> Data supplied:
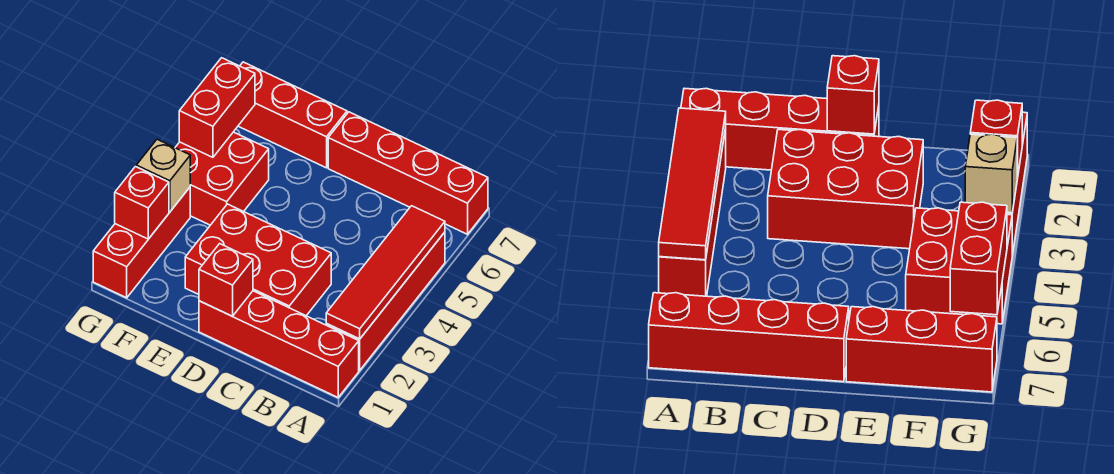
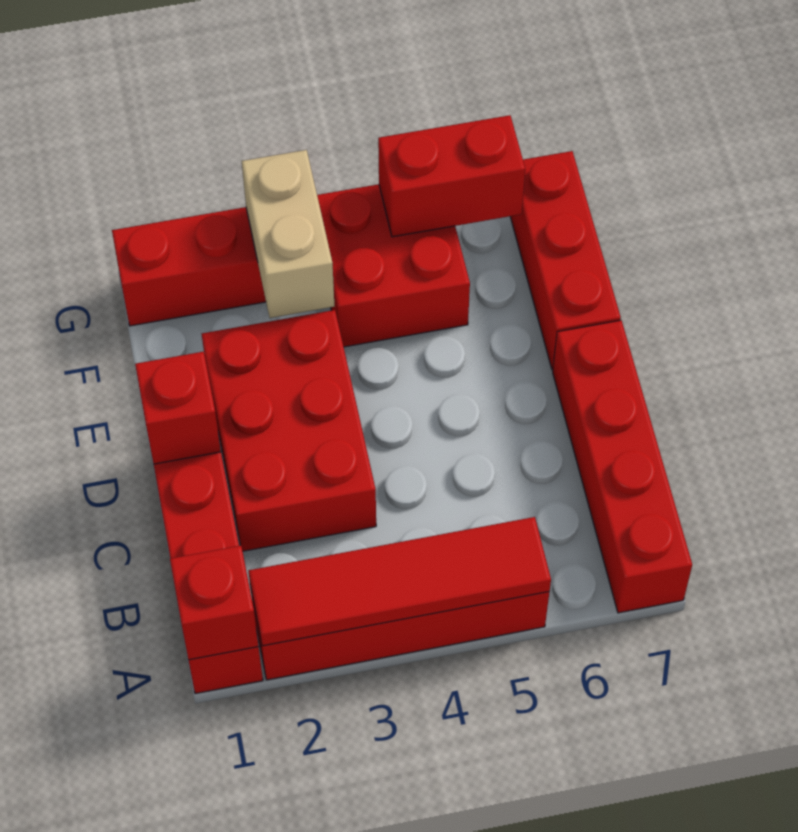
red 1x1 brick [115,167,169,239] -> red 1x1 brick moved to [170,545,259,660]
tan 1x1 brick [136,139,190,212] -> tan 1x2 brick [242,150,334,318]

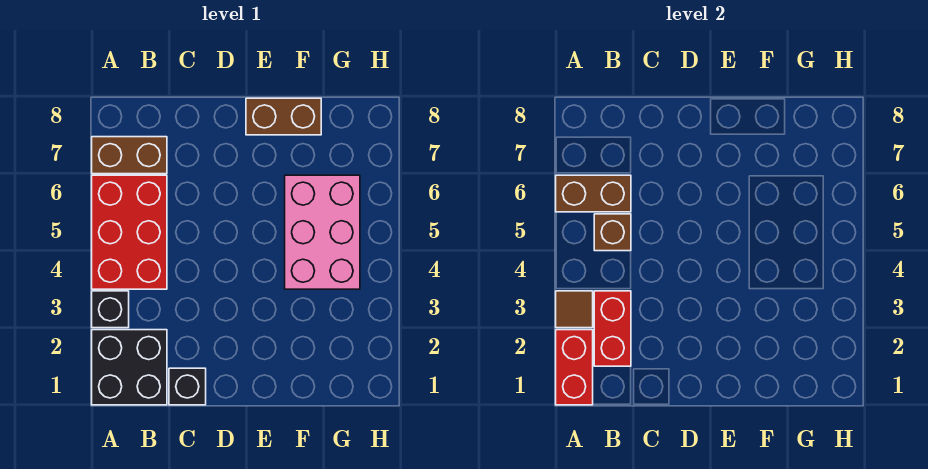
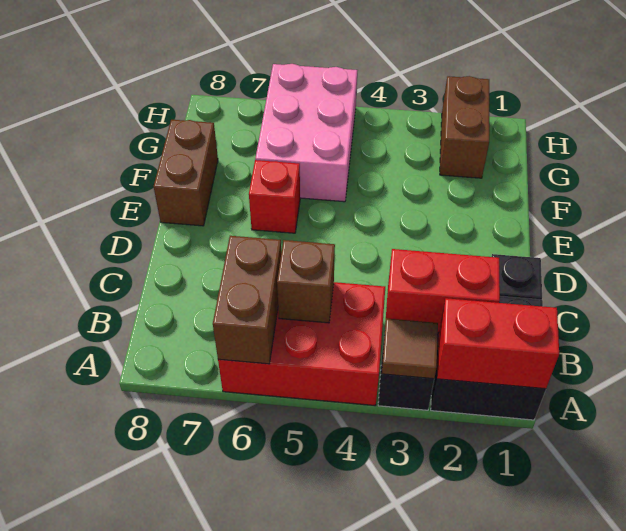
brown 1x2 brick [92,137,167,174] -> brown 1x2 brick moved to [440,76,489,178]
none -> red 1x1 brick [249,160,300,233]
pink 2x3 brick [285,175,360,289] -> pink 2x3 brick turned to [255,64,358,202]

> About this exercise:
All entries need to be duplicated exactly, apart from the images.

> The completed task:
red 1x1 brick [115,167,169,239] -> red 1x1 brick moved to [170,545,259,660]
tan 1x1 brick [136,139,190,212] -> tan 1x2 brick [242,150,334,318]

brown 1x2 brick [92,137,167,174] -> brown 1x2 brick moved to [440,76,489,178]
none -> red 1x1 brick [249,160,300,233]
pink 2x3 brick [285,175,360,289] -> pink 2x3 brick turned to [255,64,358,202]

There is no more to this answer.